TASK TO COMPLETE =
Every line of the material that follows must be printed again exactly.

-*-*-

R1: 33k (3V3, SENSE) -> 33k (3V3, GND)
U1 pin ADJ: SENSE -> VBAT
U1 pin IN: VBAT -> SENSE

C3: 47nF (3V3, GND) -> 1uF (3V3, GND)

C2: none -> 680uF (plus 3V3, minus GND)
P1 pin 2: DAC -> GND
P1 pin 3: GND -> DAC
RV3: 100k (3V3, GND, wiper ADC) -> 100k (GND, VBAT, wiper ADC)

-*-*-

EXPECTED ANSWER =
R1: 33k (3V3, SENSE) -> 33k (3V3, GND)
U1 pin ADJ: SENSE -> VBAT
U1 pin IN: VBAT -> SENSE

C3: 47nF (3V3, GND) -> 1uF (3V3, GND)

C2: none -> 680uF (plus 3V3, minus GND)
P1 pin 2: DAC -> GND
P1 pin 3: GND -> DAC
RV3: 100k (3V3, GND, wiper ADC) -> 100k (GND, VBAT, wiper ADC)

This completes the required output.